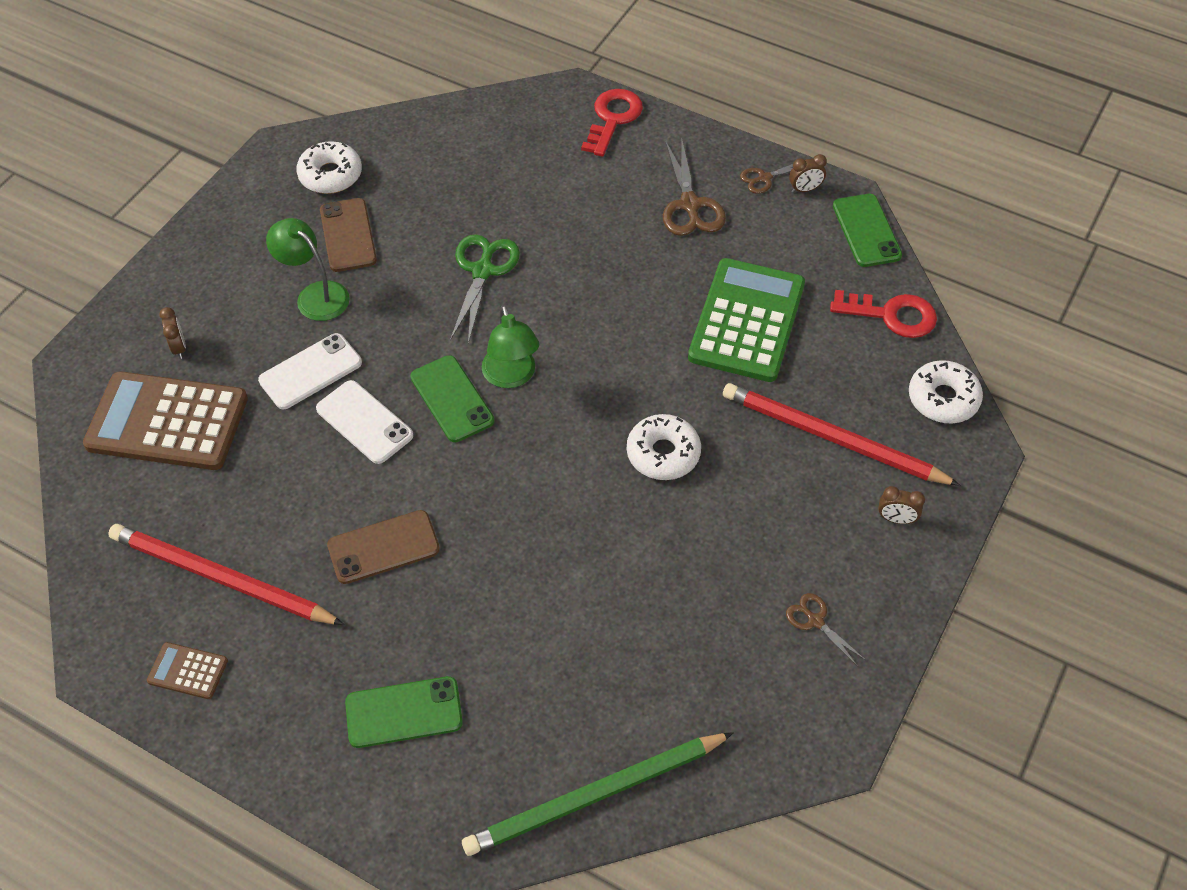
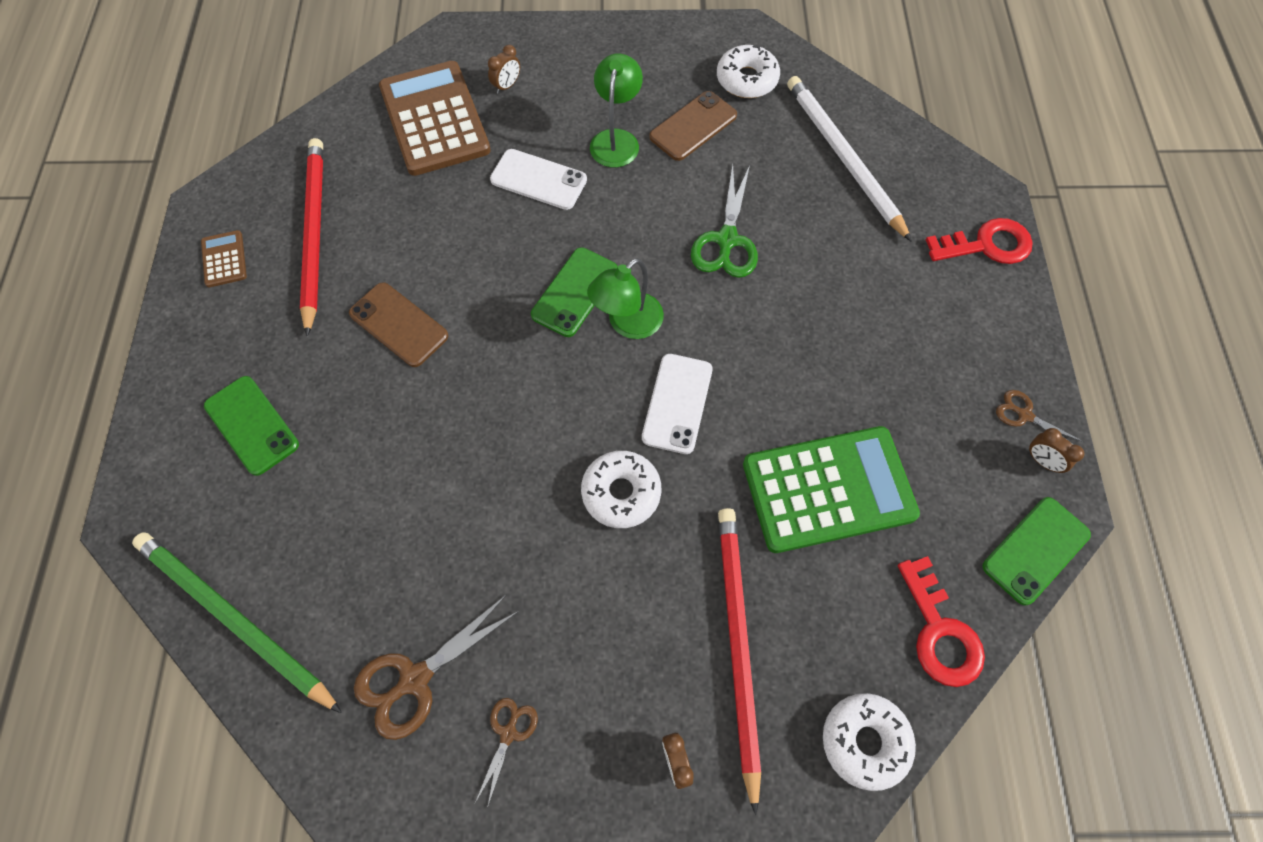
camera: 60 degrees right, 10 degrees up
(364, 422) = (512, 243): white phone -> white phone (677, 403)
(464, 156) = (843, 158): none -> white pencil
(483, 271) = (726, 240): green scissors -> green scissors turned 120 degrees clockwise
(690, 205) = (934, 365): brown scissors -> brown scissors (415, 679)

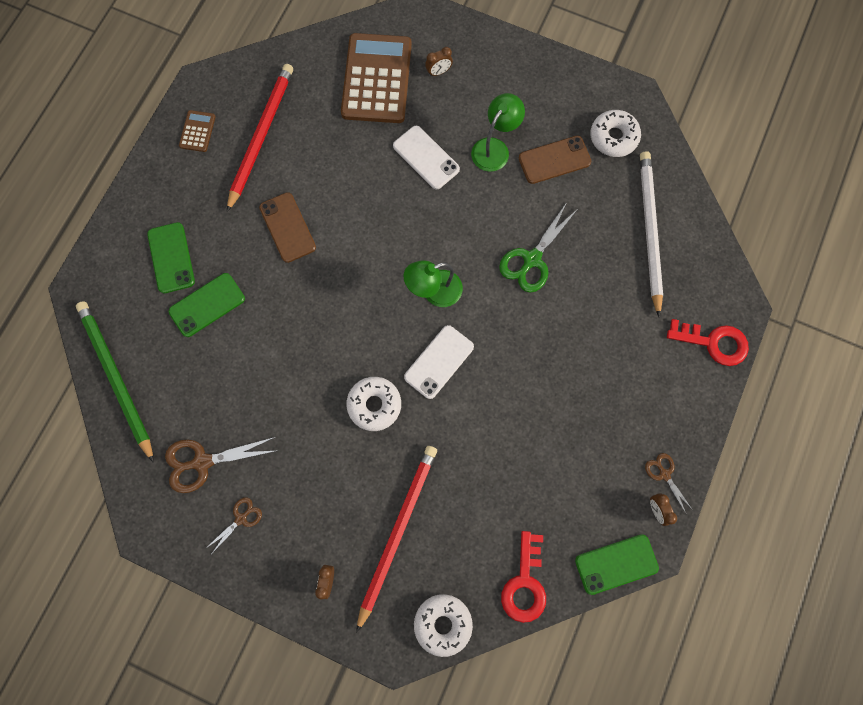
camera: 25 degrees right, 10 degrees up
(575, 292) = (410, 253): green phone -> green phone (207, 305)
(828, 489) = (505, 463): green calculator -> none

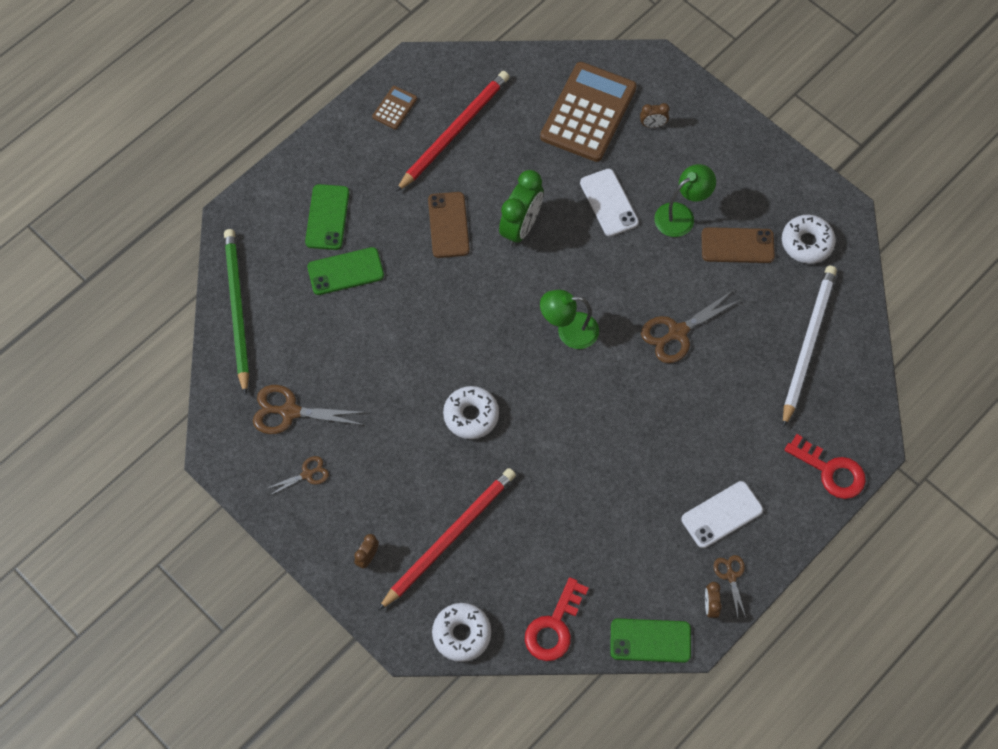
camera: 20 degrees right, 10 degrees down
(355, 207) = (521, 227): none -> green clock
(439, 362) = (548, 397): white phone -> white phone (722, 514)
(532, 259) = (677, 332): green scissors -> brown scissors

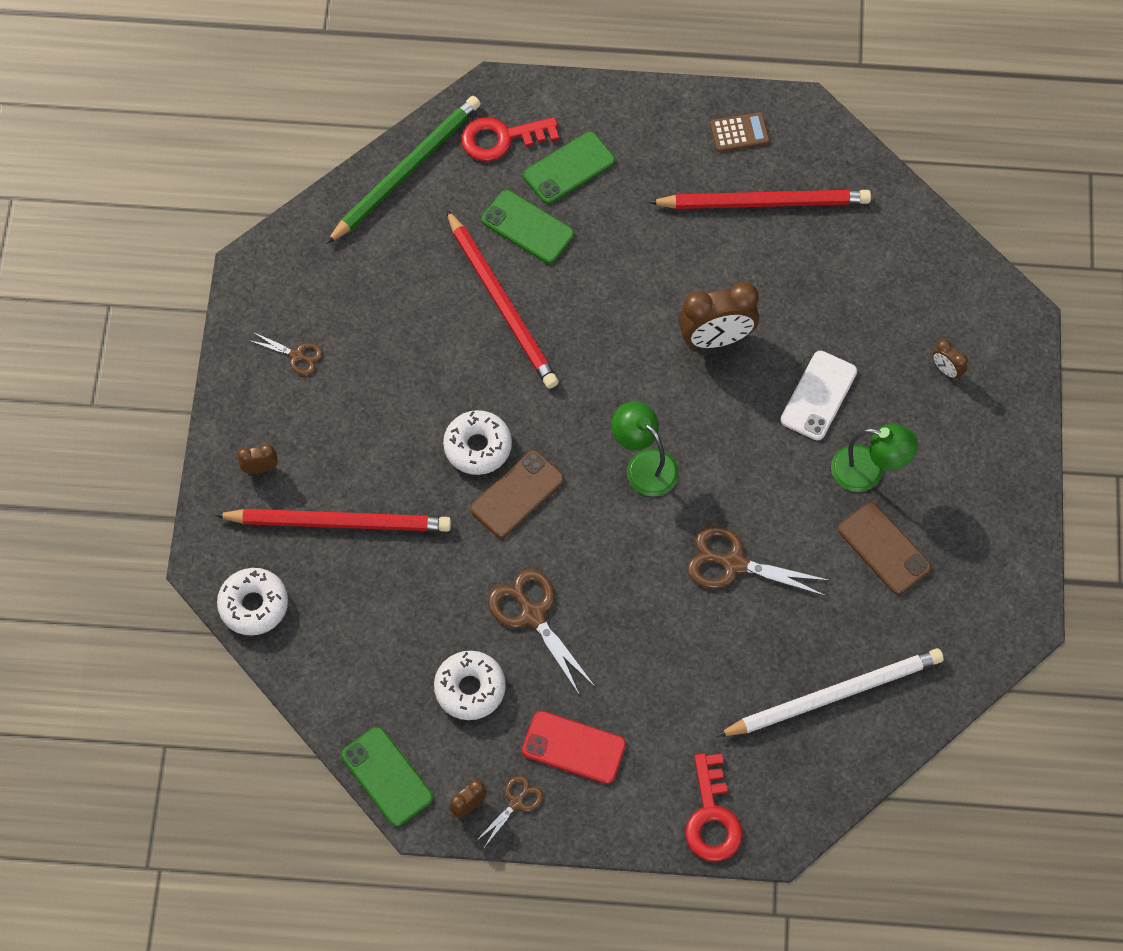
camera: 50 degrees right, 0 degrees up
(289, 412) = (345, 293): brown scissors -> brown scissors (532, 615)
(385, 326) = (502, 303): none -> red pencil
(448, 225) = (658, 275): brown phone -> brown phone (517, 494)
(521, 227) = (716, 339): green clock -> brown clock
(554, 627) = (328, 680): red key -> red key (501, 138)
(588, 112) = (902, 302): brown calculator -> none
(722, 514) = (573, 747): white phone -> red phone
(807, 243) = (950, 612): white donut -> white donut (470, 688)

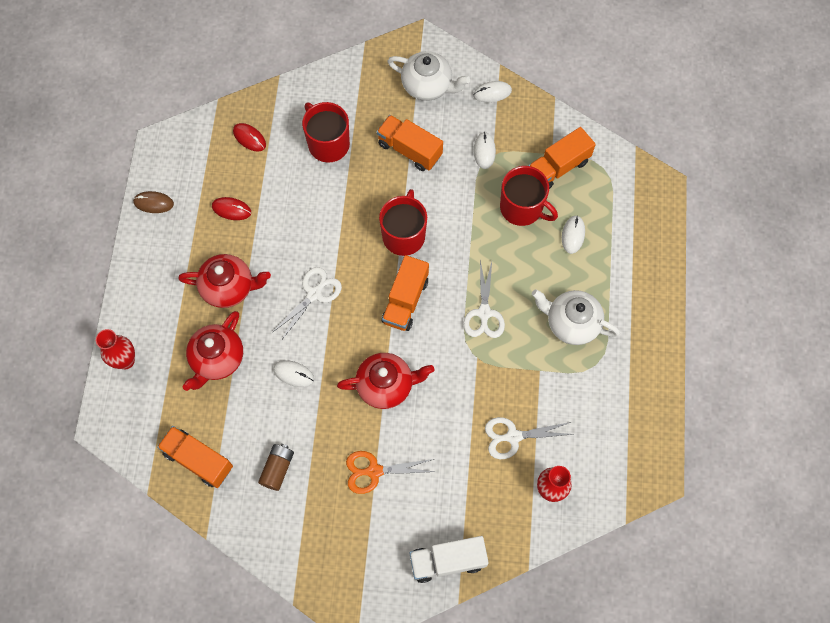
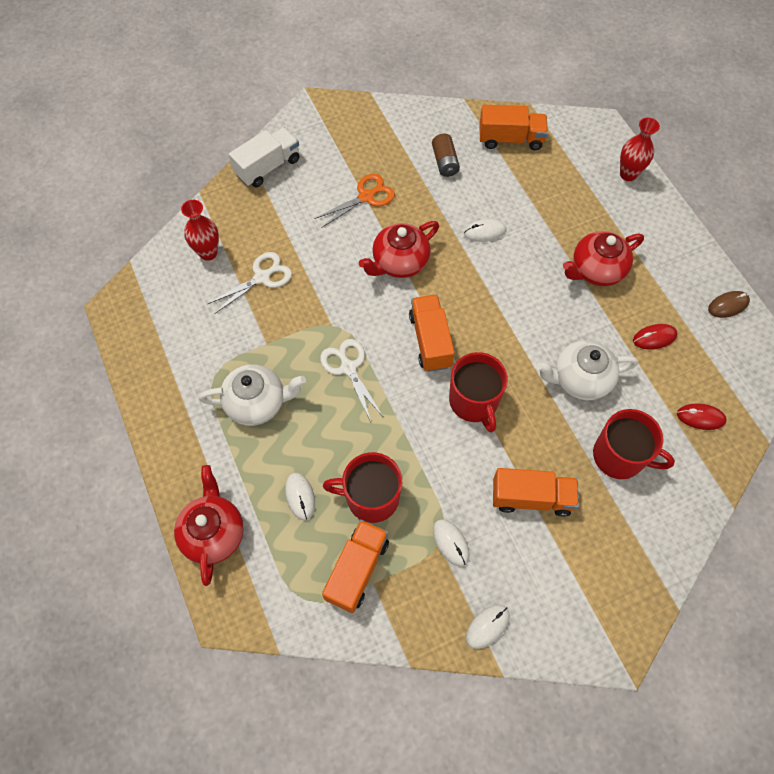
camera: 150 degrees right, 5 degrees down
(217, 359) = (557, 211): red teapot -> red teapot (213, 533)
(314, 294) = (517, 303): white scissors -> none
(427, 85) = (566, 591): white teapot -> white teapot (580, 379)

• • • • •

_Action item_: Across the listing above, tally the lines that include "calculator". Only the total is wanted.

_Solution below_: 2